◆ **EXERCISE REQUIREMENTS**: In the entries below, filter for the word "brick" and copy every matching line.

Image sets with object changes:
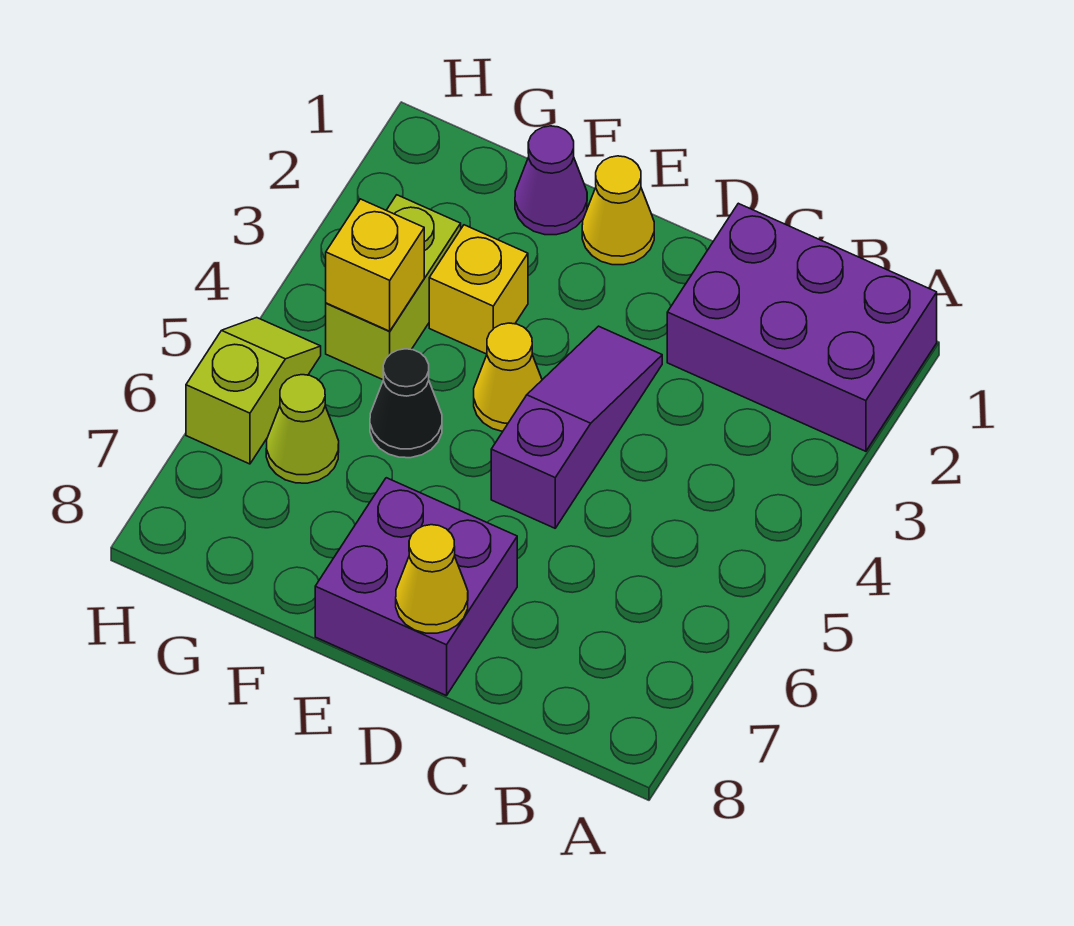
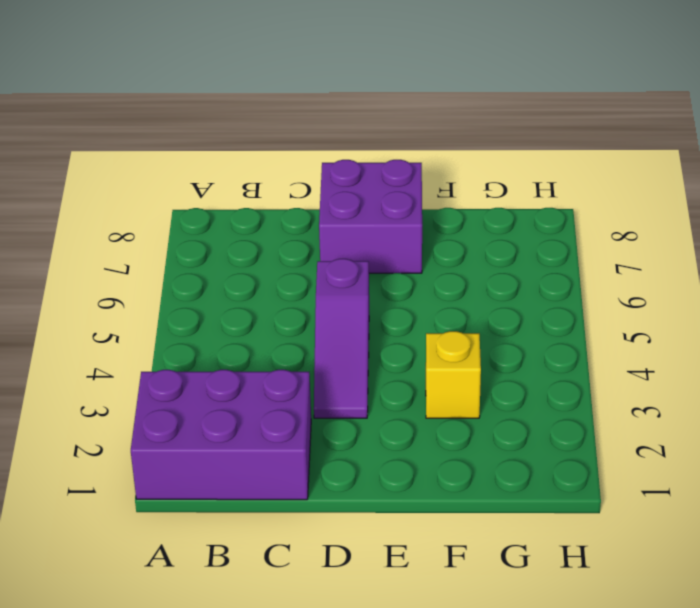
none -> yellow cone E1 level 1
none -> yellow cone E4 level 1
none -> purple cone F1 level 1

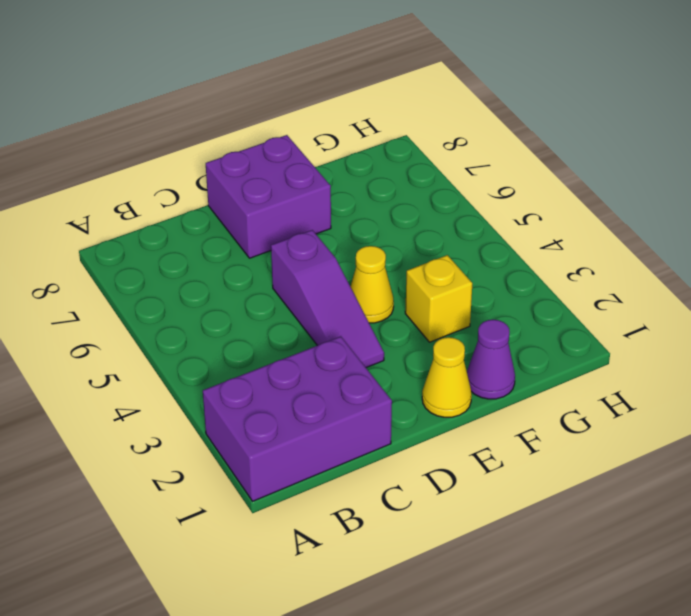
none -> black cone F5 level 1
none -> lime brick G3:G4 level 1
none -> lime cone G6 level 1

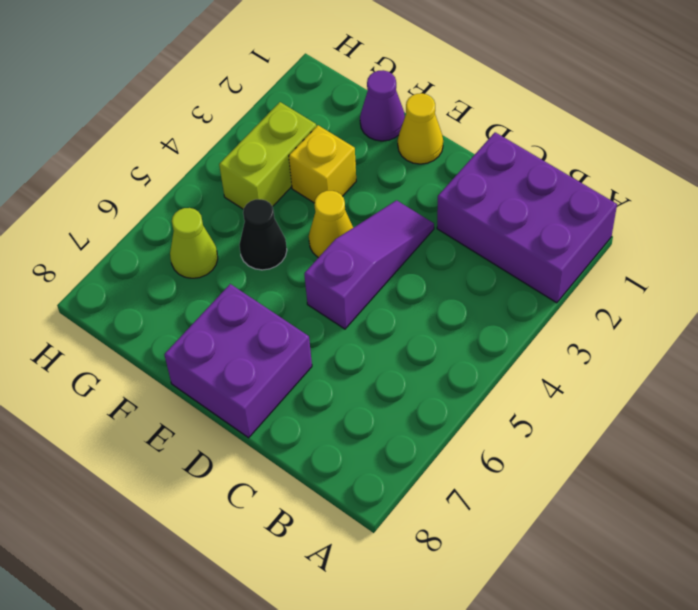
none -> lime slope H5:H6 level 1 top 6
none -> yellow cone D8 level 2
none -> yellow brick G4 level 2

◆ **OUTPUT FOR THIS TASK**:
none -> lime brick G3:G4 level 1
none -> yellow brick G4 level 2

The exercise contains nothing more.